_Task to complete:_ Gather every line in the rows below that contains the string "major", copying each line in full. Matching is case-sensitive.

— START Extracted records —

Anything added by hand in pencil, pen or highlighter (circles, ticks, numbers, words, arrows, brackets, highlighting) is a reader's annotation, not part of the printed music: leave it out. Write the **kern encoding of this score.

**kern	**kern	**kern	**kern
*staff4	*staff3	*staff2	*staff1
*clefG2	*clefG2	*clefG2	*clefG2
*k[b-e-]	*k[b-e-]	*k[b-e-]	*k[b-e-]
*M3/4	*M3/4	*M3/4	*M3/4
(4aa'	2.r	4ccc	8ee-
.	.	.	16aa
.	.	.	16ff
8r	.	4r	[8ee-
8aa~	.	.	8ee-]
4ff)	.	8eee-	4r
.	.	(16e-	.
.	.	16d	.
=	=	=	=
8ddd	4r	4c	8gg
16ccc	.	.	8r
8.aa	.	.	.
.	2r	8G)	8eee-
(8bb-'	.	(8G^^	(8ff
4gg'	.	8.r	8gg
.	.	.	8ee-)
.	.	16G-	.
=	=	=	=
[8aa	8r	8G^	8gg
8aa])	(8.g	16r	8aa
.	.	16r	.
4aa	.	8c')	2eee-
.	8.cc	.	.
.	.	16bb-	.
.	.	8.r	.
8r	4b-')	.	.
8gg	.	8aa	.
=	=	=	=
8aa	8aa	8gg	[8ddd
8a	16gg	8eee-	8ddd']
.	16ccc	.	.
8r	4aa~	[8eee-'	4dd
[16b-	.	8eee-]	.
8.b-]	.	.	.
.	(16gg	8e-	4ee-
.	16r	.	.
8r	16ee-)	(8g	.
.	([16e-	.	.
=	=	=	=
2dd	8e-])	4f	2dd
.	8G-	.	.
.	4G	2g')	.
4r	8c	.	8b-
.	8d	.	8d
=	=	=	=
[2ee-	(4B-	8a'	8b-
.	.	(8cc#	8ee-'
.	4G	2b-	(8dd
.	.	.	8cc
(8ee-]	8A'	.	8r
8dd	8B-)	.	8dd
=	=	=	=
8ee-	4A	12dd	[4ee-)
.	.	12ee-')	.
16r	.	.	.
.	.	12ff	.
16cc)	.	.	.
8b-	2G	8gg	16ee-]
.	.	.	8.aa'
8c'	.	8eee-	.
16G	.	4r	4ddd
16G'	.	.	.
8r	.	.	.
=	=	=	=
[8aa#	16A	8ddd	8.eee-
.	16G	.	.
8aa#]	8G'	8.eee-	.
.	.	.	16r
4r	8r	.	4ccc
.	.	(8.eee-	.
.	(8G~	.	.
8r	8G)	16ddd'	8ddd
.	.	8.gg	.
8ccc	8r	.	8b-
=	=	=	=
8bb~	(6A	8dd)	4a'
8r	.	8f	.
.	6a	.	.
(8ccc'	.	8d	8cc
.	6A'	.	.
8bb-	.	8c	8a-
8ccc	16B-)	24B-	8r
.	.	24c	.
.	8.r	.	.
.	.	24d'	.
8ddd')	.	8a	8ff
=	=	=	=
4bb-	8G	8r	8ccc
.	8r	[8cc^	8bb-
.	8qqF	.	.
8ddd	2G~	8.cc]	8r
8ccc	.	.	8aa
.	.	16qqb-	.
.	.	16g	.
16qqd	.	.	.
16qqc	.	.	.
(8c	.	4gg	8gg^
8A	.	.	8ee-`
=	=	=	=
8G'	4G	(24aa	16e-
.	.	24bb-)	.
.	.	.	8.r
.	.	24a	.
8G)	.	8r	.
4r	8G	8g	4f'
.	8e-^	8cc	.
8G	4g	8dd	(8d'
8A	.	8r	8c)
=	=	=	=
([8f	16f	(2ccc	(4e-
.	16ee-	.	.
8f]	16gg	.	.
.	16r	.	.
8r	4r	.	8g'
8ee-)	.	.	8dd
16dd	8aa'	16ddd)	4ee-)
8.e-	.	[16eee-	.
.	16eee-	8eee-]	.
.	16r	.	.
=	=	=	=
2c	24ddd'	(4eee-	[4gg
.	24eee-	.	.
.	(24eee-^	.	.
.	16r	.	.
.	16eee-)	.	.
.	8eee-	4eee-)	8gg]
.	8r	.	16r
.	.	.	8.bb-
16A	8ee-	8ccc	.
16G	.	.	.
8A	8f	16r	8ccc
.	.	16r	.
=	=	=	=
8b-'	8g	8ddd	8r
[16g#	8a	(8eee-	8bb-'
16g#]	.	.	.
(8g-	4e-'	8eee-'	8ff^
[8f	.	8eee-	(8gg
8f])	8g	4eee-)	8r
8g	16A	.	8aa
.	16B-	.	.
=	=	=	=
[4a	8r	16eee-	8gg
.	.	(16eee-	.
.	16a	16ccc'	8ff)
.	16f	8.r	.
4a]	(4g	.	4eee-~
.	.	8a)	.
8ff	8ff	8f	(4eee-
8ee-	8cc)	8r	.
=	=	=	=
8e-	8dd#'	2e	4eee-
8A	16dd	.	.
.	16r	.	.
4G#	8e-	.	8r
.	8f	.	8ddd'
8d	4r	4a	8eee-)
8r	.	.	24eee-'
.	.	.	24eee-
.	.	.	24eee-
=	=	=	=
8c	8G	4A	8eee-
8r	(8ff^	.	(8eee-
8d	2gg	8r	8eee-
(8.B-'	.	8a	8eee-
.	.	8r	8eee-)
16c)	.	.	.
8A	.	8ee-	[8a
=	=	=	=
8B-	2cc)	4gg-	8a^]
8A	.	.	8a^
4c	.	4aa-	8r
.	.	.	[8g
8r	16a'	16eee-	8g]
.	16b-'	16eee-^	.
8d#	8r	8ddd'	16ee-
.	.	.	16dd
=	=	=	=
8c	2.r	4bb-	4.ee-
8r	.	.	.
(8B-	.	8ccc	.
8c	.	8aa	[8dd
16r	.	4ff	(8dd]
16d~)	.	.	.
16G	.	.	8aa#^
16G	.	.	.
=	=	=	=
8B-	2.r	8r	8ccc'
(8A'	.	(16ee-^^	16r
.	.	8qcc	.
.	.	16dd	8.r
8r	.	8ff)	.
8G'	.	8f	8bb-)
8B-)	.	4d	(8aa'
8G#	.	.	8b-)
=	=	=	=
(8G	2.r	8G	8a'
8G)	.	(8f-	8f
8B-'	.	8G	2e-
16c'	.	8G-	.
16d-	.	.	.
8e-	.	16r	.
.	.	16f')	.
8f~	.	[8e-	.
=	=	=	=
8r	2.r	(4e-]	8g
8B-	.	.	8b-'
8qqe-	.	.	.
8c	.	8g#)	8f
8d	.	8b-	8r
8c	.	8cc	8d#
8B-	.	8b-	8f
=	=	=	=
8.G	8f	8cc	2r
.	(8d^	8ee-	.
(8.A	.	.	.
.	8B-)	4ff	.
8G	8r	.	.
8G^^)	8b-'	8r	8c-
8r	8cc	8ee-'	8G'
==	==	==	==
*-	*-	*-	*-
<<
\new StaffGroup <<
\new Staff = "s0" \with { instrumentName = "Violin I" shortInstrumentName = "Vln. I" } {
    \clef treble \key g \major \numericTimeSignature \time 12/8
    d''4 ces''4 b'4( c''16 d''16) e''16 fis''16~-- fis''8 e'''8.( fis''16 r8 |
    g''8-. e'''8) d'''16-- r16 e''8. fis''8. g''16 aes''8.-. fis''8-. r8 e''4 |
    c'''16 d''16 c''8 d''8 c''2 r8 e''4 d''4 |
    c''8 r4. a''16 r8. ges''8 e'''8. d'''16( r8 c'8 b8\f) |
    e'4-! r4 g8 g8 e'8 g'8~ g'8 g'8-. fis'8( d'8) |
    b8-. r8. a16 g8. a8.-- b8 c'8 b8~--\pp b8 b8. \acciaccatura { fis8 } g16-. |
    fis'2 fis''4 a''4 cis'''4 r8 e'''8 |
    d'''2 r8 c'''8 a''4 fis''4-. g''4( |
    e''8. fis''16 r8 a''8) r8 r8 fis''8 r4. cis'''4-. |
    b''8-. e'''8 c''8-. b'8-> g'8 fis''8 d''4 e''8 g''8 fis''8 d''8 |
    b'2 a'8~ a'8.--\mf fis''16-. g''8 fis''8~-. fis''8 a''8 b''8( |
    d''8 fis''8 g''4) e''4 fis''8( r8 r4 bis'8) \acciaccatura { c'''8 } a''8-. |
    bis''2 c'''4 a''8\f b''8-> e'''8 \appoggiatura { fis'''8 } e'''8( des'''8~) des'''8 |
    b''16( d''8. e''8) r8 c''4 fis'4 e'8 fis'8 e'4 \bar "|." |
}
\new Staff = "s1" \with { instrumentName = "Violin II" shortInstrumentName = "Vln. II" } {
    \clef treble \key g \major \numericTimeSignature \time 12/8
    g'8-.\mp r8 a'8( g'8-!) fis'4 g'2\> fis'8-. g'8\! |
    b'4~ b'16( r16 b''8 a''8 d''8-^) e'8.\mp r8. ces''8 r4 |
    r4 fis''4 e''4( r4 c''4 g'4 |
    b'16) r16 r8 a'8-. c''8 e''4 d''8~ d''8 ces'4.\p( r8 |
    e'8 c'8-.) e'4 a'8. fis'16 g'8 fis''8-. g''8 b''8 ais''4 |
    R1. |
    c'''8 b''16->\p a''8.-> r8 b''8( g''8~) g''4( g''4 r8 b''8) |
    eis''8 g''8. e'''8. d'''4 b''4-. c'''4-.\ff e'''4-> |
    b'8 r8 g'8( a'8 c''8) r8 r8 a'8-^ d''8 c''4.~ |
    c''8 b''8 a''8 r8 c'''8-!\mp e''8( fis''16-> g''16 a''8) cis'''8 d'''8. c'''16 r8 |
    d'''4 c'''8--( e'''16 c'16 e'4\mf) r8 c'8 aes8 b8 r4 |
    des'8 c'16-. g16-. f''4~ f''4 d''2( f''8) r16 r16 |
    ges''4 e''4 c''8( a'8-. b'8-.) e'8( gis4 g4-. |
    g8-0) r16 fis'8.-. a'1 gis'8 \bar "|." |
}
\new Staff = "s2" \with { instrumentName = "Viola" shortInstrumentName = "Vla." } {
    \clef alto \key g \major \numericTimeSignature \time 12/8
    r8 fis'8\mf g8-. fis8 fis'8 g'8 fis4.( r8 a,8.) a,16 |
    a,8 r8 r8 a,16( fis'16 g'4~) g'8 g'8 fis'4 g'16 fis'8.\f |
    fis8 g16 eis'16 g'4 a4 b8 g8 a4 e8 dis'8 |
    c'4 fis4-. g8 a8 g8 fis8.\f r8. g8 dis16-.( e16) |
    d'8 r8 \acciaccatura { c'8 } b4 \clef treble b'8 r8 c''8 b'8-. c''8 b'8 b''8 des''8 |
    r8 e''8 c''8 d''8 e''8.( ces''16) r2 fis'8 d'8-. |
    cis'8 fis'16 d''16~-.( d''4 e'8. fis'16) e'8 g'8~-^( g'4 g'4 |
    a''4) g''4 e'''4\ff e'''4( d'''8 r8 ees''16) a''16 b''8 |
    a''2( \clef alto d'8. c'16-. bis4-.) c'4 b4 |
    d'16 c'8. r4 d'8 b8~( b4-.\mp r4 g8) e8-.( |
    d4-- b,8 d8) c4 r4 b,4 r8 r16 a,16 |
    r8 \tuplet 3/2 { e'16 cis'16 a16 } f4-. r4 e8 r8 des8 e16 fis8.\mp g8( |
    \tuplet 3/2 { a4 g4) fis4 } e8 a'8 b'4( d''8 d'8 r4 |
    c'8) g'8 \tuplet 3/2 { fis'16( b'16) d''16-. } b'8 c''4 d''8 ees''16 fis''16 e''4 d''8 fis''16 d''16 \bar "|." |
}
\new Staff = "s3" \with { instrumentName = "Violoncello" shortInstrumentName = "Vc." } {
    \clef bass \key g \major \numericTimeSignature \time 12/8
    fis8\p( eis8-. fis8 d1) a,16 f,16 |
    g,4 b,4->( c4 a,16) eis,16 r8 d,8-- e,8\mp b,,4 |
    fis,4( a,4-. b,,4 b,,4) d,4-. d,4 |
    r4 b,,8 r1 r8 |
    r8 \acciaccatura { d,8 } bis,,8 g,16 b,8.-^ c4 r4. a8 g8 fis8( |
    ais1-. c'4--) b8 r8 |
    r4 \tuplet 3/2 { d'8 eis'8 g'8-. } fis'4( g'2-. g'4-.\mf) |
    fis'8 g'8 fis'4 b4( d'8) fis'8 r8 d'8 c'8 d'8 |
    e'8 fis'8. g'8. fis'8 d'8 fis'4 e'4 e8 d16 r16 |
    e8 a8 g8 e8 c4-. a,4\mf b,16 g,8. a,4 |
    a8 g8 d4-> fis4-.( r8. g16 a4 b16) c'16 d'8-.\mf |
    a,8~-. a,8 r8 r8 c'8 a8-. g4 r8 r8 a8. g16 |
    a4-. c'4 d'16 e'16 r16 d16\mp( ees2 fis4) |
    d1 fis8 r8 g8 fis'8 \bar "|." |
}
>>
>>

— END Extracted records —

_Solution for this exercise:_
    \clef treble \key g \major \numericTimeSignature \time 12/8
    \clef treble \key g \major \numericTimeSignature \time 12/8
    \clef alto \key g \major \numericTimeSignature \time 12/8
    \clef bass \key g \major \numericTimeSignature \time 12/8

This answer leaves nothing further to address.